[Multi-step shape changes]

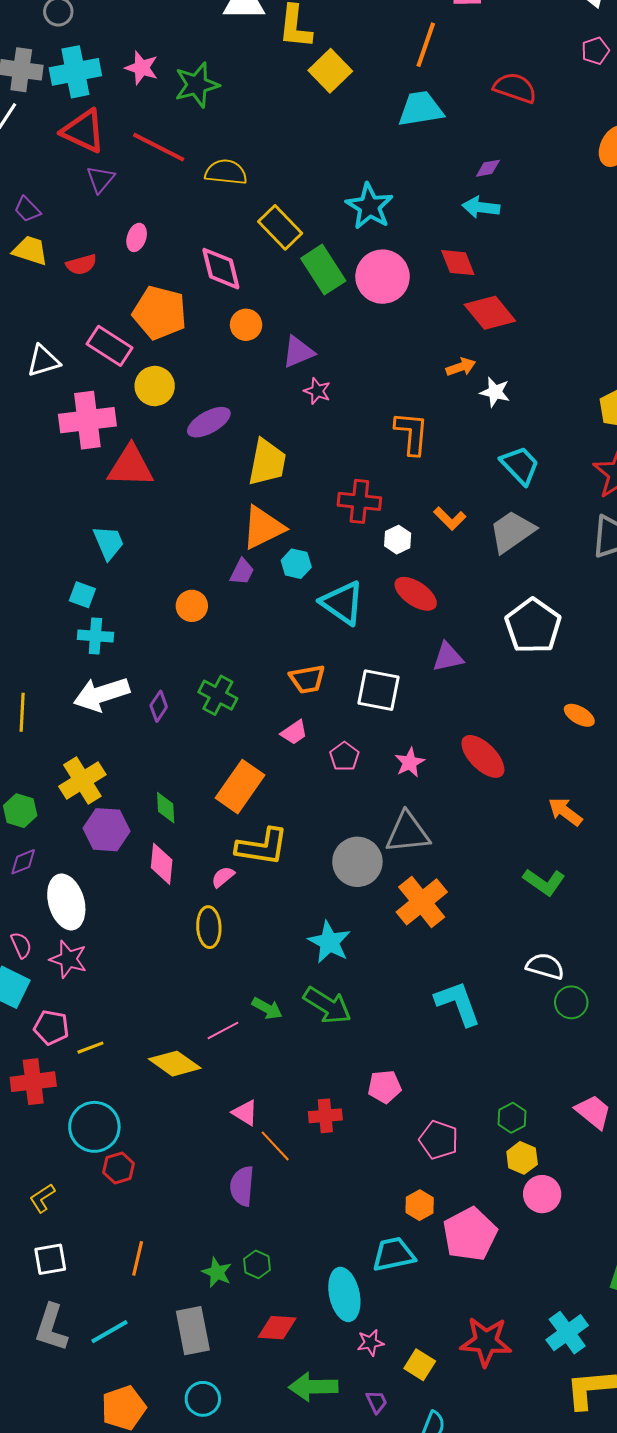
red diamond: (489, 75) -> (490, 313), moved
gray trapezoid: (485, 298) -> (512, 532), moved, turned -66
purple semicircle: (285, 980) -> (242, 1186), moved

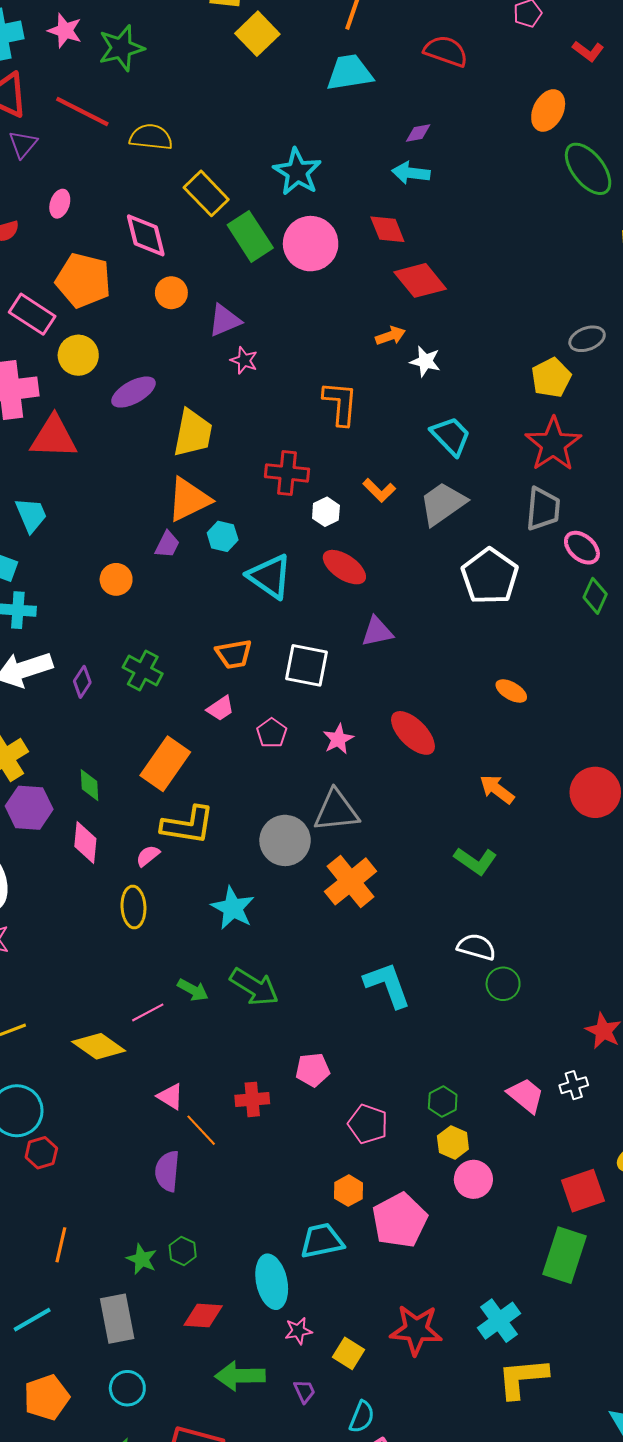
white pentagon: (533, 626) -> (490, 576), moved
cyan star: (329, 942) -> (233, 908), moved

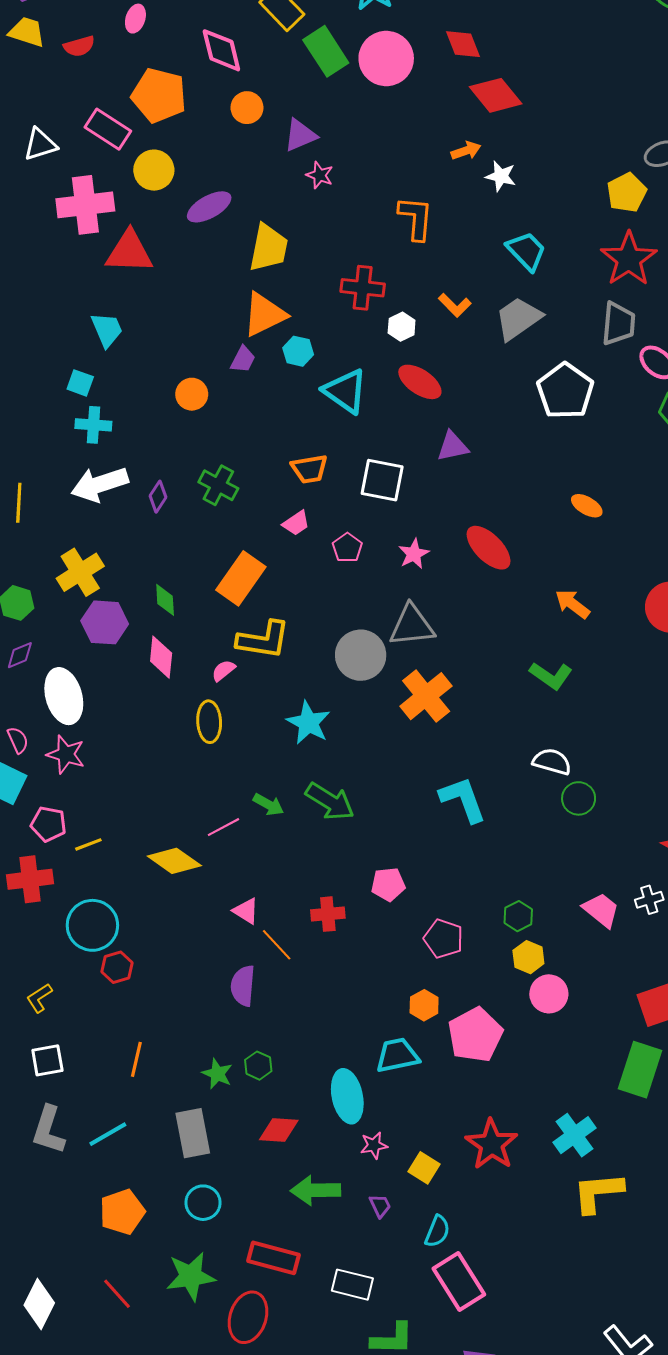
red star: (416, 1330) -> (492, 1144), turned 30

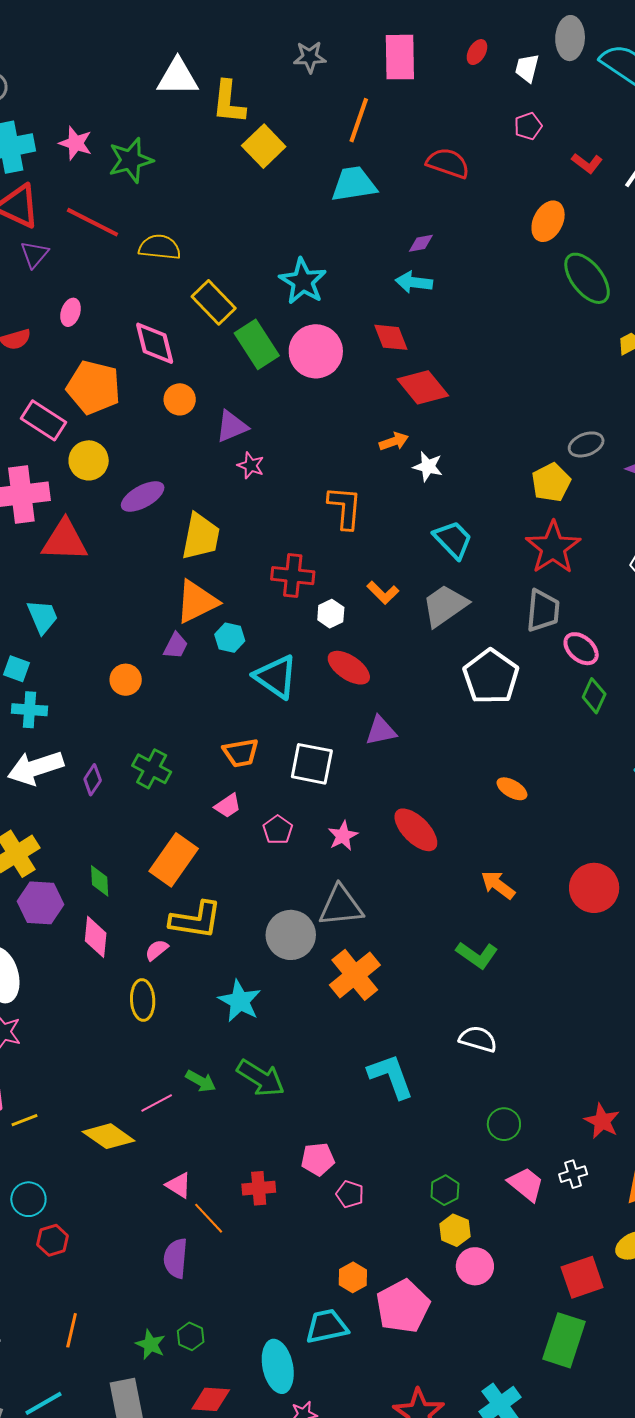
green circle: (579, 798) -> (504, 1124), moved
cyan circle: (92, 925) -> (28, 1199), size x0.7
pink pentagon: (443, 939) -> (350, 1194), moved, size x0.7

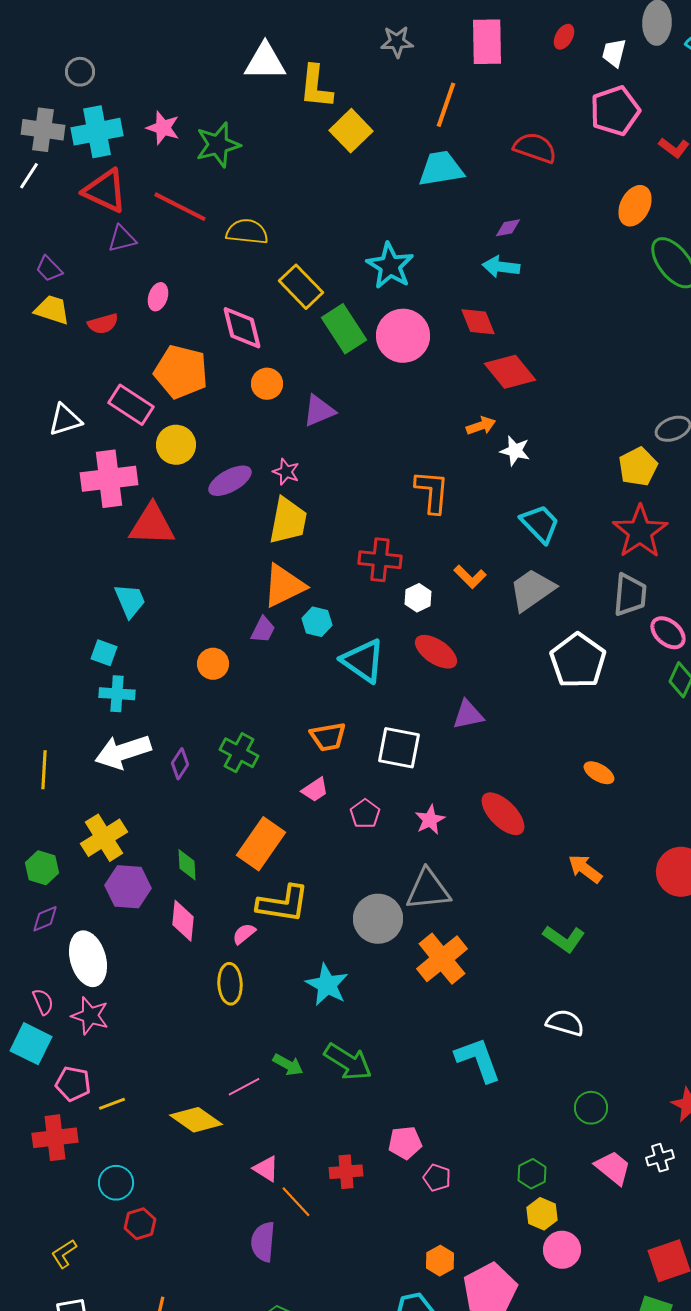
pink pentagon: (528, 126) -> (615, 111), size x1.8
purple triangle: (34, 254) -> (122, 239), turned 36
pink star: (251, 465) -> (286, 472), moved

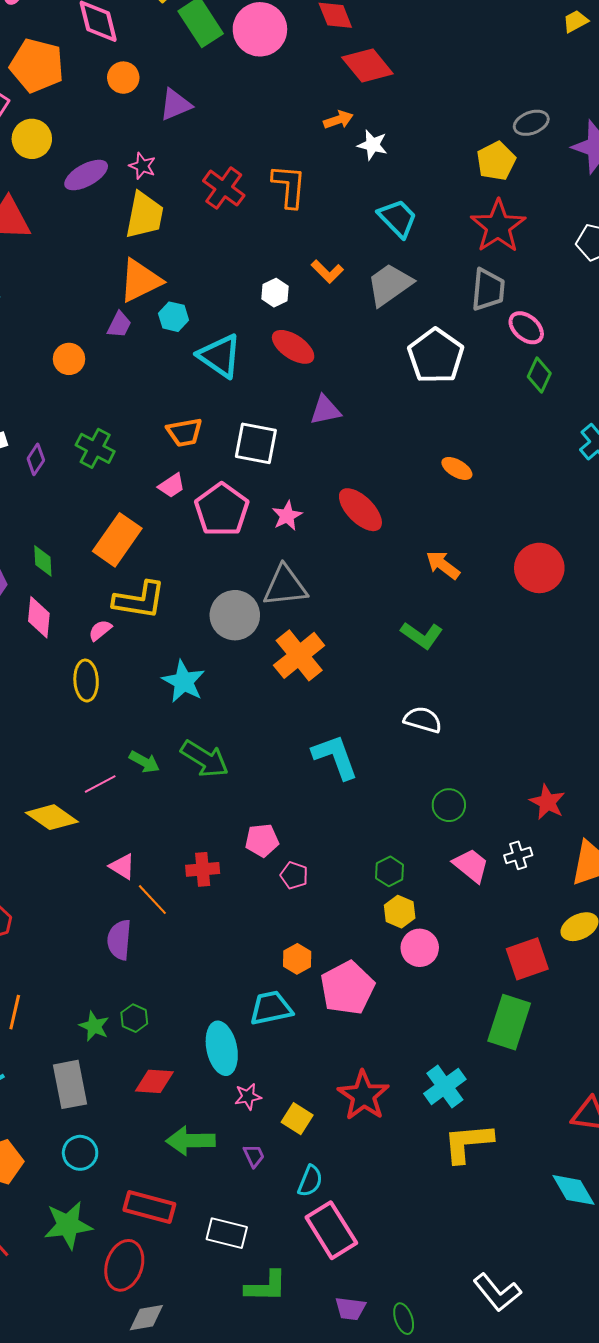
red cross: (380, 560) -> (224, 188), moved, turned 30
pink pentagon: (365, 814) -> (222, 510), size x1.8

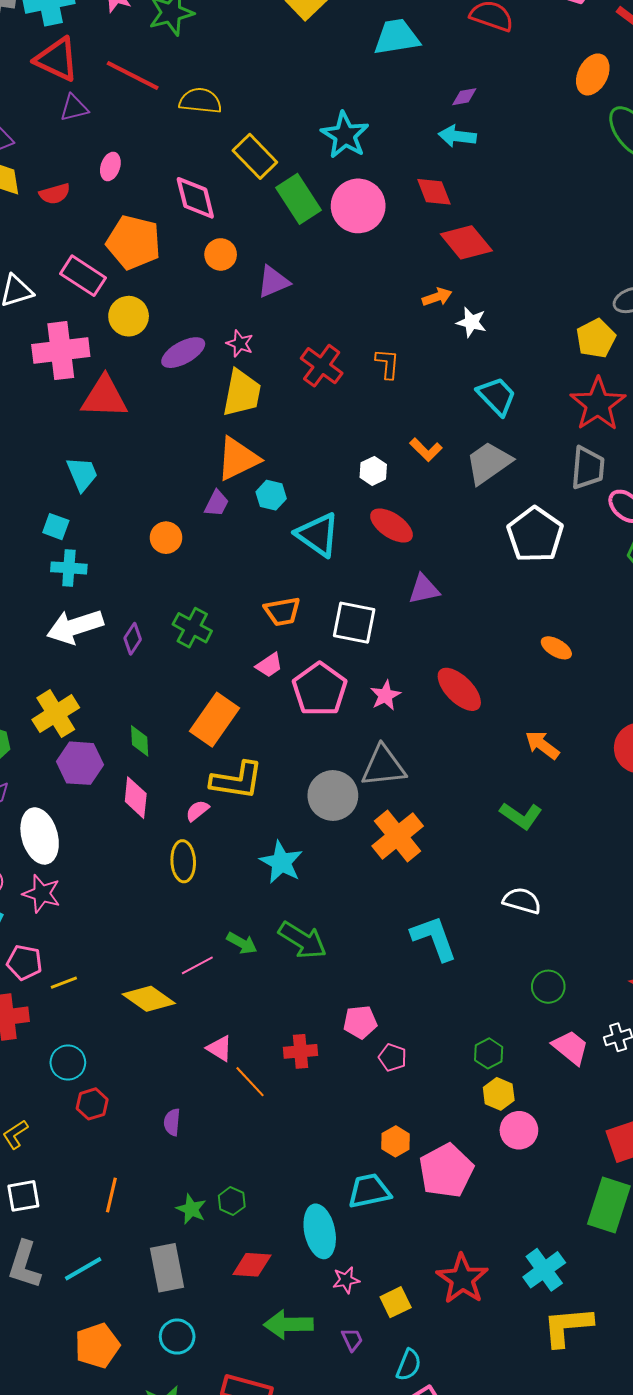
orange L-shape: (289, 186) -> (387, 364), size x0.7
purple semicircle: (119, 940) -> (172, 1122), moved, size x0.7
yellow square: (297, 1119) -> (396, 1302), turned 32

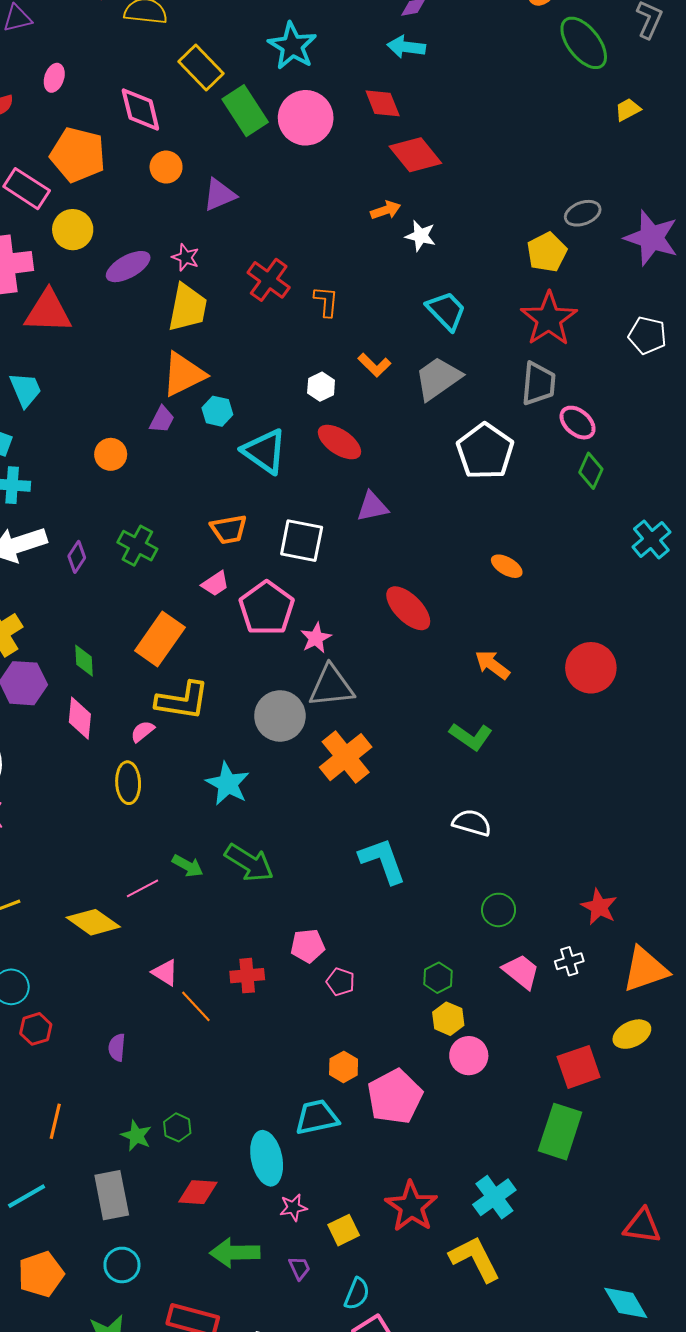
orange L-shape: (387, 364) -> (326, 301), moved
pink star: (385, 695) -> (316, 638), moved
yellow L-shape: (567, 1326) -> (475, 1259), moved, turned 68

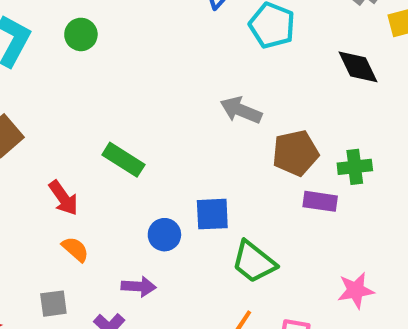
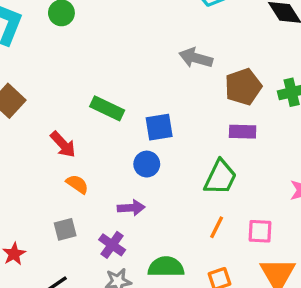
purple rectangle: (320, 201) -> (243, 132), moved
blue square: (212, 214) -> (159, 127), moved
green trapezoid: (254, 262) -> (220, 177), turned -96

■ Exercise brief
The data must be repeated exactly. Any pictures in it are to be left out.

■ Task response
red diamond: (489, 75) -> (490, 313), moved
gray trapezoid: (485, 298) -> (512, 532), moved, turned -66
purple semicircle: (285, 980) -> (242, 1186), moved

white pentagon: (533, 626) -> (490, 576), moved
cyan star: (329, 942) -> (233, 908), moved

red star: (416, 1330) -> (492, 1144), turned 30

green circle: (579, 798) -> (504, 1124), moved
cyan circle: (92, 925) -> (28, 1199), size x0.7
pink pentagon: (443, 939) -> (350, 1194), moved, size x0.7

pink pentagon: (528, 126) -> (615, 111), size x1.8
purple triangle: (34, 254) -> (122, 239), turned 36
pink star: (251, 465) -> (286, 472), moved

red cross: (380, 560) -> (224, 188), moved, turned 30
pink pentagon: (365, 814) -> (222, 510), size x1.8

orange L-shape: (289, 186) -> (387, 364), size x0.7
purple semicircle: (119, 940) -> (172, 1122), moved, size x0.7
yellow square: (297, 1119) -> (396, 1302), turned 32

orange L-shape: (387, 364) -> (326, 301), moved
pink star: (385, 695) -> (316, 638), moved
yellow L-shape: (567, 1326) -> (475, 1259), moved, turned 68

purple rectangle: (320, 201) -> (243, 132), moved
blue square: (212, 214) -> (159, 127), moved
green trapezoid: (254, 262) -> (220, 177), turned -96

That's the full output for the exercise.